_TASK INSTRUCTIONS_
Every line below between the one holding "TFT pin SDI: D10 -> D12" and the one holding "OLED pin SDA: none -> GP4", inclusive, should be copied exactly, and no other line.

[Difference listings]

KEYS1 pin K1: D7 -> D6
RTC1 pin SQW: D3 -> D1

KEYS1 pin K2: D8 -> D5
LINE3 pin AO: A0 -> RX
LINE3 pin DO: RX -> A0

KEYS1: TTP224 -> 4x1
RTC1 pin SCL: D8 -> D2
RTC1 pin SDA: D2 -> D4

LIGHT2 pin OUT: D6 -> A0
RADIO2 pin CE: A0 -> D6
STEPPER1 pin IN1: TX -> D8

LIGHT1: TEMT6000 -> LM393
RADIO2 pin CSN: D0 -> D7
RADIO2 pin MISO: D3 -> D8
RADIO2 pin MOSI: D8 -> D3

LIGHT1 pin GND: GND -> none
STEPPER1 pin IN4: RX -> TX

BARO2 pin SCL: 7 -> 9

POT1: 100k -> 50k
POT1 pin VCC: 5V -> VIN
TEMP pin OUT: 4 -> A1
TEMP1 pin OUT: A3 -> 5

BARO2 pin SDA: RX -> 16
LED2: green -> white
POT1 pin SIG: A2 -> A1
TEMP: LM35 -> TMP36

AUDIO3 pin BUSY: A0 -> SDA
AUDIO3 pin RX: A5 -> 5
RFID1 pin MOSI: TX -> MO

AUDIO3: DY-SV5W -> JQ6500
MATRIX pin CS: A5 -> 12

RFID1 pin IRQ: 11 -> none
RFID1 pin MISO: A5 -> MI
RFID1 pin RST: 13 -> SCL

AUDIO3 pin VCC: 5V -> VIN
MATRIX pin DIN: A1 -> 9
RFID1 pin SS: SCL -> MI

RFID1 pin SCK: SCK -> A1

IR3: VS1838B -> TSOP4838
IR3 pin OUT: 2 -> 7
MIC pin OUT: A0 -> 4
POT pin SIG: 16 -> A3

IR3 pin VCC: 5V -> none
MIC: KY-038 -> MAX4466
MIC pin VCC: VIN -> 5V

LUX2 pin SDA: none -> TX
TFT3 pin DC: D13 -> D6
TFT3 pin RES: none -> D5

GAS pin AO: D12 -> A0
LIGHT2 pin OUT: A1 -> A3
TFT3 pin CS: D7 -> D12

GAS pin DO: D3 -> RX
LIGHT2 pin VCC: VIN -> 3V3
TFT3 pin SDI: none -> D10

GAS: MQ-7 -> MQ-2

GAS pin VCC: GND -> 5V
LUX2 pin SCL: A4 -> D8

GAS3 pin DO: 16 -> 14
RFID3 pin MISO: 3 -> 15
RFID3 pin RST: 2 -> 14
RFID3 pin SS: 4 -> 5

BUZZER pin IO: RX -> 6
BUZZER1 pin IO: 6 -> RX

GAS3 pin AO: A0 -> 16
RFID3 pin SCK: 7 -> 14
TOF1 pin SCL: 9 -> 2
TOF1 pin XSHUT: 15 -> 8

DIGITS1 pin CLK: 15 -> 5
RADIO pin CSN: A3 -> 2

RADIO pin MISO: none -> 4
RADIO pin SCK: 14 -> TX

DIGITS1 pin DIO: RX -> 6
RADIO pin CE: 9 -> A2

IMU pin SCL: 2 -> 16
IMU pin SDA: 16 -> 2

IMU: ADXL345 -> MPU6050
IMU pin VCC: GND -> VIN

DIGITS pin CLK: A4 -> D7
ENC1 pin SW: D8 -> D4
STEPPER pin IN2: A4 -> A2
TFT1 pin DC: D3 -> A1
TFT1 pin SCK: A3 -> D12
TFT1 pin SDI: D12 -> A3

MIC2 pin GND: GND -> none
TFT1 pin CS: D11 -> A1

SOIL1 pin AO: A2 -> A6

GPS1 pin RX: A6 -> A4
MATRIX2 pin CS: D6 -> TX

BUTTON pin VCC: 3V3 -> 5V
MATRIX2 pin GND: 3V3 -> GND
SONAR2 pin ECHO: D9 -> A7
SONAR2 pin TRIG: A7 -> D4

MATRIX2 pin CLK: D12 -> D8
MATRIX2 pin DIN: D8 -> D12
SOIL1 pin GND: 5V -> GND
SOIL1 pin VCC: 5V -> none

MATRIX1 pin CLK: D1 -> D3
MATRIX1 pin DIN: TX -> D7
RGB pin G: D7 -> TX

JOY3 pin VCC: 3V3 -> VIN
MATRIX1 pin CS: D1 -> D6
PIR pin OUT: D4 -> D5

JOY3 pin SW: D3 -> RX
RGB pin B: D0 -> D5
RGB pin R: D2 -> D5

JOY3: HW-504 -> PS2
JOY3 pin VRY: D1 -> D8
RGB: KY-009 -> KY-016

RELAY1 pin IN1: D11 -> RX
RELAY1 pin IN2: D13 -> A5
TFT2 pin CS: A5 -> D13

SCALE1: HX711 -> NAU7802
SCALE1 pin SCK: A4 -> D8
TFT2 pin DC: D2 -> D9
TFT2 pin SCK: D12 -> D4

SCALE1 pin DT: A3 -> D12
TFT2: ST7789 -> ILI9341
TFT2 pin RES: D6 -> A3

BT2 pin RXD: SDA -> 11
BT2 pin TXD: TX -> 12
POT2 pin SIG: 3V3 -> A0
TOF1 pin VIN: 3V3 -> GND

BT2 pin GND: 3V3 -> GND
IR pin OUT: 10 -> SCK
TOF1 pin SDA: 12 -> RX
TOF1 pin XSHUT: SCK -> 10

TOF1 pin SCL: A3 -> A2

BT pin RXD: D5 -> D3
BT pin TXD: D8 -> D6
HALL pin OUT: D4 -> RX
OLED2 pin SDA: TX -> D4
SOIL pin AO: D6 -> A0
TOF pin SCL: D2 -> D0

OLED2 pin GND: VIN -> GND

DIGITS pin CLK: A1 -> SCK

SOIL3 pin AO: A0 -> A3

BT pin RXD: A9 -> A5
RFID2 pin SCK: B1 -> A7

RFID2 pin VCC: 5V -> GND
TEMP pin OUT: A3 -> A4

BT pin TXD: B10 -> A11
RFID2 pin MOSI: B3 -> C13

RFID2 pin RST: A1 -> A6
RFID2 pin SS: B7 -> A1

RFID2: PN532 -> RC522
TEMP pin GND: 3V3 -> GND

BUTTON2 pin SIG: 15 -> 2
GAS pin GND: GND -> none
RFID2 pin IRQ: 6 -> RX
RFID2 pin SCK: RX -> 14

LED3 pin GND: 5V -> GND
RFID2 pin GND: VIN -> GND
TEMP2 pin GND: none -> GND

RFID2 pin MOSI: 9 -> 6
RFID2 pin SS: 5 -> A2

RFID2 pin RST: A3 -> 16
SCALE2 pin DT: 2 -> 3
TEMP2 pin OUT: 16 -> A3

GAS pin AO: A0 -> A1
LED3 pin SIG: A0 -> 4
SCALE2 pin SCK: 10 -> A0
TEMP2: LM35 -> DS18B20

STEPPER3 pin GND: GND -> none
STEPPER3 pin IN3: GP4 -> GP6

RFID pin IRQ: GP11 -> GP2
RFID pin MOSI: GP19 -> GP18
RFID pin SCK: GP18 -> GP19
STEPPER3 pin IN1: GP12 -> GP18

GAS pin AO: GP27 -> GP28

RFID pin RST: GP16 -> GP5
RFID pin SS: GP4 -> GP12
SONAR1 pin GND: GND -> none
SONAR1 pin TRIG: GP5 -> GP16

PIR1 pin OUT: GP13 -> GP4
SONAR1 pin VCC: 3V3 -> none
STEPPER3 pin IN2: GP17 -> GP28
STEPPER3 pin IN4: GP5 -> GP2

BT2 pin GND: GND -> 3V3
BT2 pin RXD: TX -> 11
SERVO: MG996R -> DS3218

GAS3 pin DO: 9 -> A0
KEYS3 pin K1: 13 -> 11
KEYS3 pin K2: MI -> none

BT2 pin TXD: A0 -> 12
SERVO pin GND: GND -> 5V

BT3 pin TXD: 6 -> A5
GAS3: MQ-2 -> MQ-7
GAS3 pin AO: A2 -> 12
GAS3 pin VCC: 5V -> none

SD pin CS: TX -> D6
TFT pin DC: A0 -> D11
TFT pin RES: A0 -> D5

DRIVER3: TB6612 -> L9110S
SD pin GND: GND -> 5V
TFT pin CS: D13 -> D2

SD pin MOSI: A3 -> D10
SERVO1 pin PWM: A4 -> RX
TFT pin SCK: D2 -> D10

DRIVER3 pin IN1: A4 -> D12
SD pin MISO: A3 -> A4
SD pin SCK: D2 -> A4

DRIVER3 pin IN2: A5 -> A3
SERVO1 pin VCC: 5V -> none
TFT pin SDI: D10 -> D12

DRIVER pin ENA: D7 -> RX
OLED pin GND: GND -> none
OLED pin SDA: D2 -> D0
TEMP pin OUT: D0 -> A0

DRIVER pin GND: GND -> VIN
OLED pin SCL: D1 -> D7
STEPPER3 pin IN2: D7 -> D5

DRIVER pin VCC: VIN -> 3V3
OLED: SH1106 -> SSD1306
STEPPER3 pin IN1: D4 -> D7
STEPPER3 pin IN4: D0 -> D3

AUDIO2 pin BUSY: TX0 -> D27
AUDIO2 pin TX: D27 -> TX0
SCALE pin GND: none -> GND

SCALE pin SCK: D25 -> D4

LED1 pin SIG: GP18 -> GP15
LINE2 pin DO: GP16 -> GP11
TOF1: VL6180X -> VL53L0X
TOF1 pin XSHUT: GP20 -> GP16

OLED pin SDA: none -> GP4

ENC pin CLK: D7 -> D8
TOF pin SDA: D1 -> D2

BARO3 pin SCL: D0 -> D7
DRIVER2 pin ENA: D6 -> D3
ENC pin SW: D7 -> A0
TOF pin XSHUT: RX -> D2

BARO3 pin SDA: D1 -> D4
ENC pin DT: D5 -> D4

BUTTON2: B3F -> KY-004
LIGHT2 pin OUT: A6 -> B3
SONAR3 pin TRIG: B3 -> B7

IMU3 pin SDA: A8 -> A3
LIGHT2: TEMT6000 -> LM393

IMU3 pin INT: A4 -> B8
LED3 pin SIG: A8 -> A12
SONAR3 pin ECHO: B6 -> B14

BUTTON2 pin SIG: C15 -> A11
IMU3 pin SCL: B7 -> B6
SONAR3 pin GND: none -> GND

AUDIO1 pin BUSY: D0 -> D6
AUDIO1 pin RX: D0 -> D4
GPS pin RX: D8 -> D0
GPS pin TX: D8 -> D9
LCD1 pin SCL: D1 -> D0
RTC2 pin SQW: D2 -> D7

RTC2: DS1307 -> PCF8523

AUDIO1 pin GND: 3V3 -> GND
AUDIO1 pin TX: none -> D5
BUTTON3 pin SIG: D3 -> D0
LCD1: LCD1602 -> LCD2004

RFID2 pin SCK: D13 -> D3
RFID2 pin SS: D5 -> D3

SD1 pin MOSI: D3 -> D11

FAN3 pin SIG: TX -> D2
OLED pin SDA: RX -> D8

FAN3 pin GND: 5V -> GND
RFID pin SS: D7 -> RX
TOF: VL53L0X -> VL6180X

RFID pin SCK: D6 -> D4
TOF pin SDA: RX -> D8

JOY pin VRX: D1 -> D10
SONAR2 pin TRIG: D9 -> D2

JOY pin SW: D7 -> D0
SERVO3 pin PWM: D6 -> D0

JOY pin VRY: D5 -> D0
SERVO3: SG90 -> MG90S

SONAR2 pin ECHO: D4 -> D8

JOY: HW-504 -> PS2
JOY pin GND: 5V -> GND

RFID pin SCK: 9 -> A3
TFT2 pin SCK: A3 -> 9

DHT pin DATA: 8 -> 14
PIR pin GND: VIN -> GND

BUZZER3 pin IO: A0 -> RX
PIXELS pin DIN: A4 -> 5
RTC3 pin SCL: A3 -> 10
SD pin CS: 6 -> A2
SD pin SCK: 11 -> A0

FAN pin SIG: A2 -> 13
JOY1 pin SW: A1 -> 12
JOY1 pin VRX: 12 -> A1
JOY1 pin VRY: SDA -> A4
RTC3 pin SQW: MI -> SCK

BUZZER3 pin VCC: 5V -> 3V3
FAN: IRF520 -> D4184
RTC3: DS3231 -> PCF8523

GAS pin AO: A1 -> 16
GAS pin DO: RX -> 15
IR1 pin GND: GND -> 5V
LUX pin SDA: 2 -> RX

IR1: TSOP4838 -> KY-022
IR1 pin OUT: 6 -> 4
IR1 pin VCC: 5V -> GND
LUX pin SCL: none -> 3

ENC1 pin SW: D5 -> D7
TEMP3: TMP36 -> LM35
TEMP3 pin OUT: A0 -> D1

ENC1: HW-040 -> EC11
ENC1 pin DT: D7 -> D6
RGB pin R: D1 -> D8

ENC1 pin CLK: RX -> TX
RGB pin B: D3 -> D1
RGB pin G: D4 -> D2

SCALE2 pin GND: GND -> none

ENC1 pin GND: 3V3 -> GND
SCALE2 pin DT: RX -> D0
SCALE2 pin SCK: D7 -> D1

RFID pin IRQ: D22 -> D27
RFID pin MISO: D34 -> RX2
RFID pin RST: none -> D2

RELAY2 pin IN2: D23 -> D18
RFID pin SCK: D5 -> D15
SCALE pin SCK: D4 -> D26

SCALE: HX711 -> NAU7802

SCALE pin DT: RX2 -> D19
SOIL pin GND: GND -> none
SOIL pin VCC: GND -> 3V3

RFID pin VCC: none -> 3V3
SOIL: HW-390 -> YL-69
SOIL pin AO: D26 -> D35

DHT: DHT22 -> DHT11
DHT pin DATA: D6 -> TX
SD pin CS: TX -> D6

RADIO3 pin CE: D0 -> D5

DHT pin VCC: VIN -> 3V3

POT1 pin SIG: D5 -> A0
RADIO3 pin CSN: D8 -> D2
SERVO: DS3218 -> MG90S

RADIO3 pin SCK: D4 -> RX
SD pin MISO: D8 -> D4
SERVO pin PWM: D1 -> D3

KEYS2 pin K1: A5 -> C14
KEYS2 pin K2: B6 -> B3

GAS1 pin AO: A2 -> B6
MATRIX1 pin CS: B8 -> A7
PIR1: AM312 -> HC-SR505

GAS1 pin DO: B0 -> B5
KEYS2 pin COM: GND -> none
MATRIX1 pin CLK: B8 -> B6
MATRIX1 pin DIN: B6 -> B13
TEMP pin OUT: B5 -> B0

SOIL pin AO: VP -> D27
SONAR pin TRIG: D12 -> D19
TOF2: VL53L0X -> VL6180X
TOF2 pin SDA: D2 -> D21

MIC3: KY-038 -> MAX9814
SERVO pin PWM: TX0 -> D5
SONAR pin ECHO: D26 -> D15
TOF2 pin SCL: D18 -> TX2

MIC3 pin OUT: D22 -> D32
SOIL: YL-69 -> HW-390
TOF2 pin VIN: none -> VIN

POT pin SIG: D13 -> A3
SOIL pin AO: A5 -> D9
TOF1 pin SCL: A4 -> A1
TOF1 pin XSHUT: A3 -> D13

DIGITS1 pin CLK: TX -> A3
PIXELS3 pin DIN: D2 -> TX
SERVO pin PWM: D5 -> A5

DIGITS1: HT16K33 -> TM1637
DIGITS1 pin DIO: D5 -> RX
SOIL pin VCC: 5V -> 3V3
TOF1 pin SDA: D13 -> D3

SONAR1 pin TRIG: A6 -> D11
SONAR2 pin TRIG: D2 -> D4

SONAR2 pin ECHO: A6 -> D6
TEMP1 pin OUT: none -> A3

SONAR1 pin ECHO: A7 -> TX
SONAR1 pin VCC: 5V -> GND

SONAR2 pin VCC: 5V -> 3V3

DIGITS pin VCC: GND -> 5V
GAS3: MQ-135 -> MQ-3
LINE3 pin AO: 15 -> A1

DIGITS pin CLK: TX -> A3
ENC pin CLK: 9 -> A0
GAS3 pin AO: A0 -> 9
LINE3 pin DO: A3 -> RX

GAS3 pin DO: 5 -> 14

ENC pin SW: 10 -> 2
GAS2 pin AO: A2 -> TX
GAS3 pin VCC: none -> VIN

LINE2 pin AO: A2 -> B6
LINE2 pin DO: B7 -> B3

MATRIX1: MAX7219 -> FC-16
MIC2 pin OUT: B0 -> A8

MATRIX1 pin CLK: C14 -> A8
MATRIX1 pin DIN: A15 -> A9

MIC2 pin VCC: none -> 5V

_RESPONSE TO THE TASK_
TFT pin SDI: D10 -> D12

DRIVER pin ENA: D7 -> RX
OLED pin GND: GND -> none
OLED pin SDA: D2 -> D0
TEMP pin OUT: D0 -> A0

DRIVER pin GND: GND -> VIN
OLED pin SCL: D1 -> D7
STEPPER3 pin IN2: D7 -> D5

DRIVER pin VCC: VIN -> 3V3
OLED: SH1106 -> SSD1306
STEPPER3 pin IN1: D4 -> D7
STEPPER3 pin IN4: D0 -> D3

AUDIO2 pin BUSY: TX0 -> D27
AUDIO2 pin TX: D27 -> TX0
SCALE pin GND: none -> GND

SCALE pin SCK: D25 -> D4

LED1 pin SIG: GP18 -> GP15
LINE2 pin DO: GP16 -> GP11
TOF1: VL6180X -> VL53L0X
TOF1 pin XSHUT: GP20 -> GP16

OLED pin SDA: none -> GP4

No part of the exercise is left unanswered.